=== TASK ITEM ===
Exactly the lines from the start of the entries through the line with "green triangle: (22, 28) -> (19, 25), moved" are required in the output, with no pictures among them.

=== DATASET EXTRACT ===
┌──

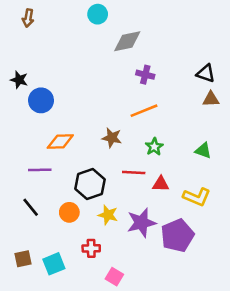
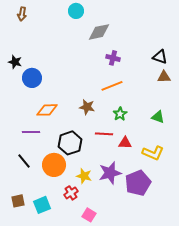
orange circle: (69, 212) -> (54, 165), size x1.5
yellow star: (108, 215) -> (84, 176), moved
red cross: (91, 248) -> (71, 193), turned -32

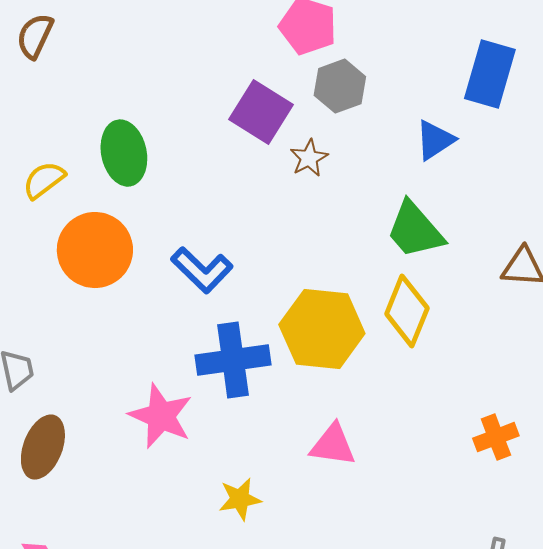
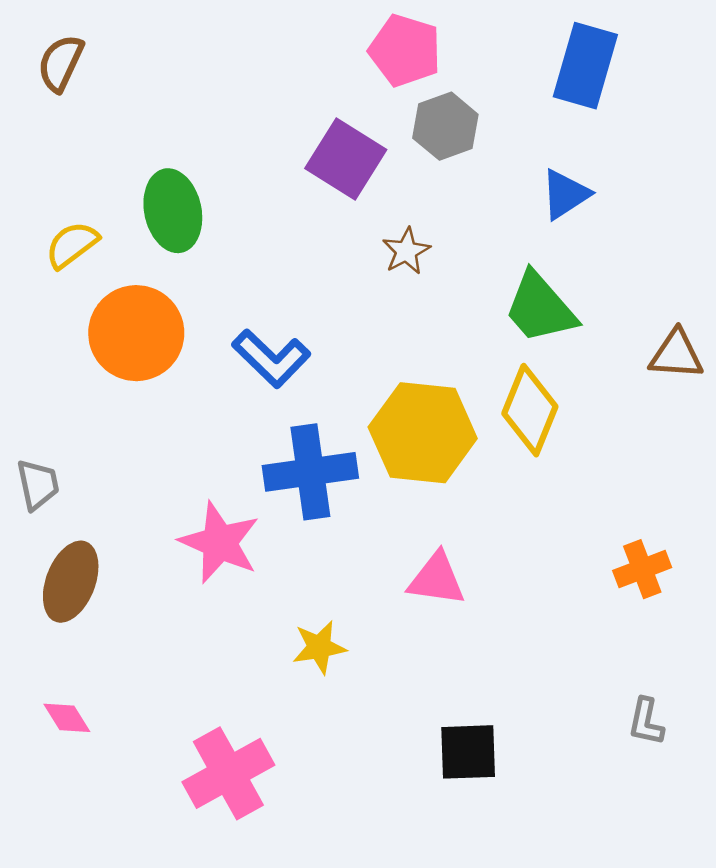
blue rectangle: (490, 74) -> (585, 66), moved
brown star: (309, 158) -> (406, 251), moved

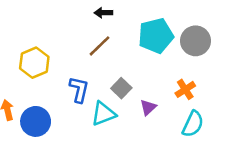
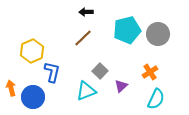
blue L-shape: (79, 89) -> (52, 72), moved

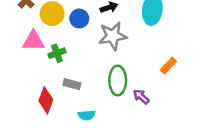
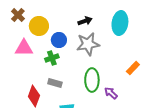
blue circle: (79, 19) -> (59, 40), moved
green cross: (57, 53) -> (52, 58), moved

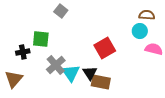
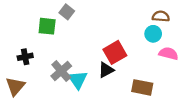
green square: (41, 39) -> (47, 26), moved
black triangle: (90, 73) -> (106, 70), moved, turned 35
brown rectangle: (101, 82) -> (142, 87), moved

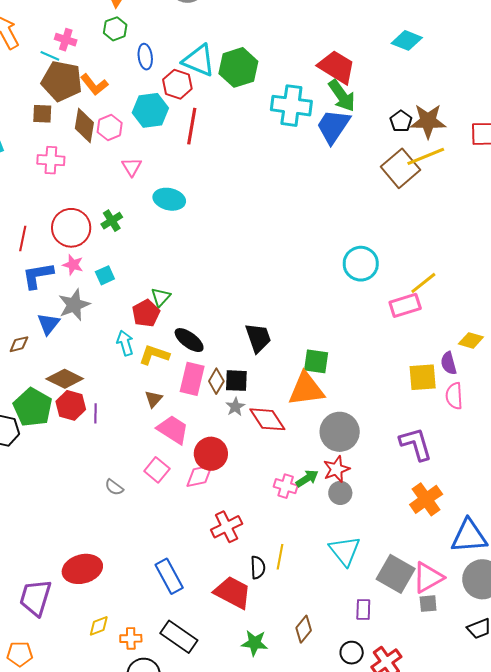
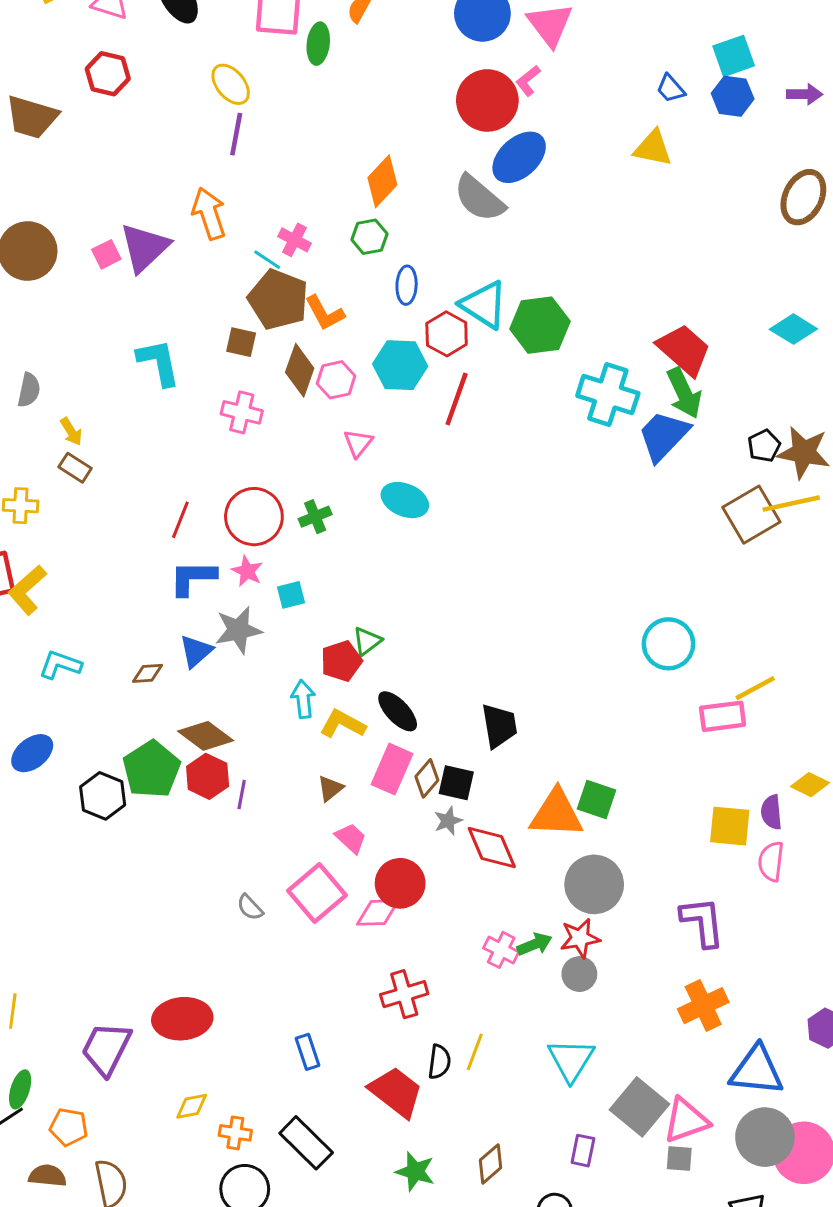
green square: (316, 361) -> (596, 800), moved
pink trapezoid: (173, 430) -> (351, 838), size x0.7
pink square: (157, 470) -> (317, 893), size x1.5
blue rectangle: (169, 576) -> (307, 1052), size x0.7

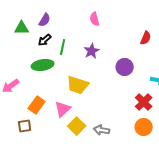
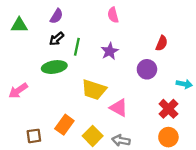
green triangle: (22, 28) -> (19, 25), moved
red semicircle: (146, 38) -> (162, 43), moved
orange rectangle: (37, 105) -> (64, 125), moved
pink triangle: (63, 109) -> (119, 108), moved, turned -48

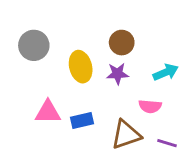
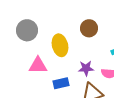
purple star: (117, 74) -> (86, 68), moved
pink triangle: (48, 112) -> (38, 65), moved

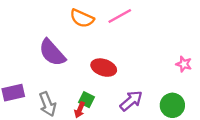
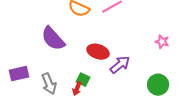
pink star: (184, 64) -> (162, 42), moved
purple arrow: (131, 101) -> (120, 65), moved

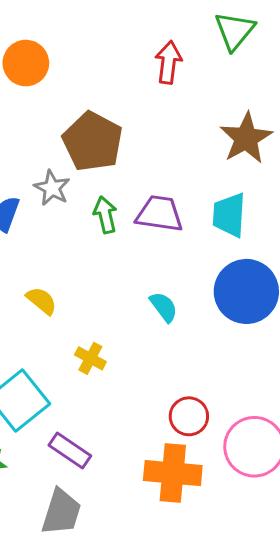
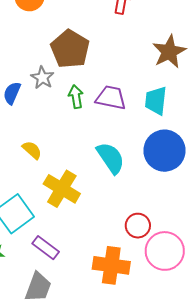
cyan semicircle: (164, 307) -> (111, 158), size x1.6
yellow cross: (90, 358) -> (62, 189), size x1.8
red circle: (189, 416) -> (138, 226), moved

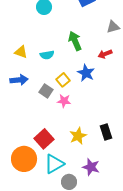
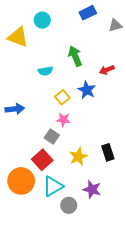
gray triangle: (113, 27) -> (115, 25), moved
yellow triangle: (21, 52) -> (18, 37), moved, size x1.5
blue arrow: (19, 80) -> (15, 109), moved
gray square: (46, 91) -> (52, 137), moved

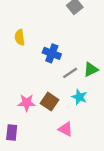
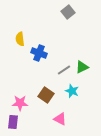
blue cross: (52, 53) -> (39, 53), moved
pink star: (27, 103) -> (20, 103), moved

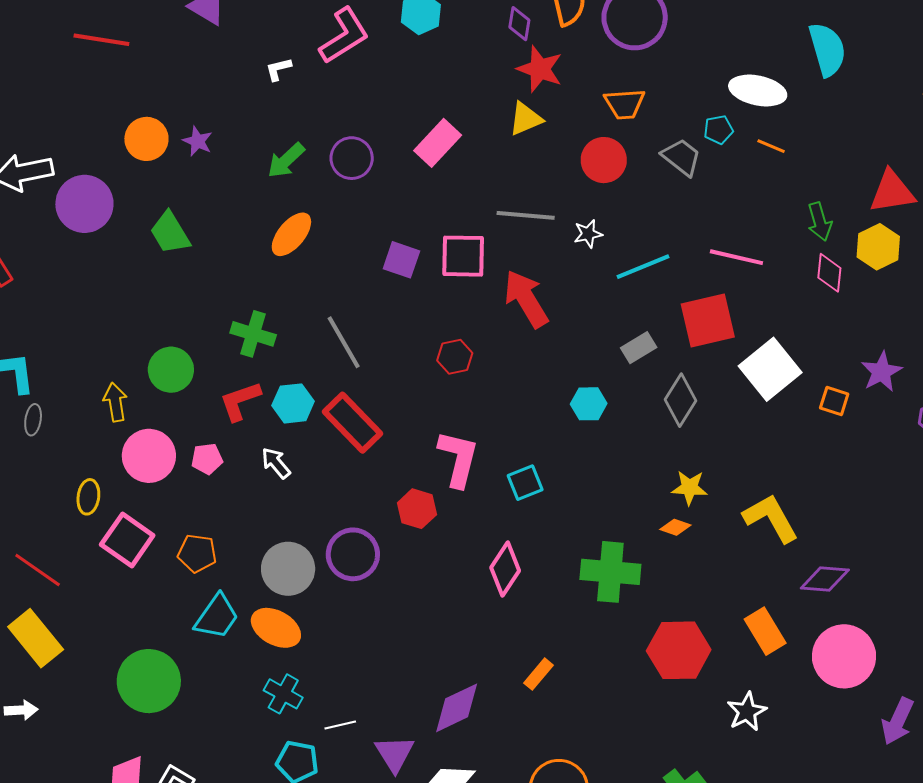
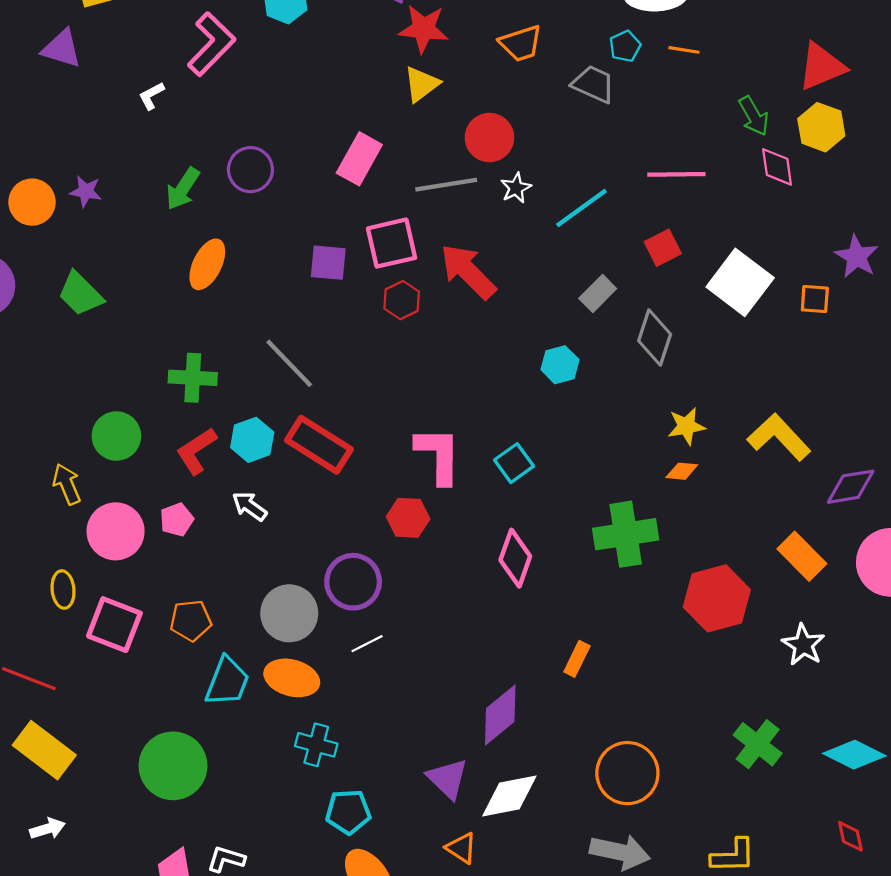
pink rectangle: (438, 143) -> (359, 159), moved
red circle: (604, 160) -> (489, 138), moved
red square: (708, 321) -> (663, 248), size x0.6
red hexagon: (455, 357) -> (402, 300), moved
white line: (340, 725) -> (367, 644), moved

└──

=== EXERCISE RESPONSE ===
orange circle: (69, 212) -> (54, 165), size x1.5
yellow star: (108, 215) -> (84, 176), moved
red cross: (91, 248) -> (71, 193), turned -32

blue rectangle: (490, 74) -> (585, 66), moved
brown star: (309, 158) -> (406, 251), moved

blue L-shape: (79, 89) -> (52, 72), moved

blue circle: (79, 19) -> (59, 40), moved
green cross: (57, 53) -> (52, 58), moved

green square: (41, 39) -> (47, 26), moved
black triangle: (90, 73) -> (106, 70), moved, turned 35
brown rectangle: (101, 82) -> (142, 87), moved

green square: (316, 361) -> (596, 800), moved
pink trapezoid: (173, 430) -> (351, 838), size x0.7
pink square: (157, 470) -> (317, 893), size x1.5
blue rectangle: (169, 576) -> (307, 1052), size x0.7

green triangle: (22, 28) -> (19, 25), moved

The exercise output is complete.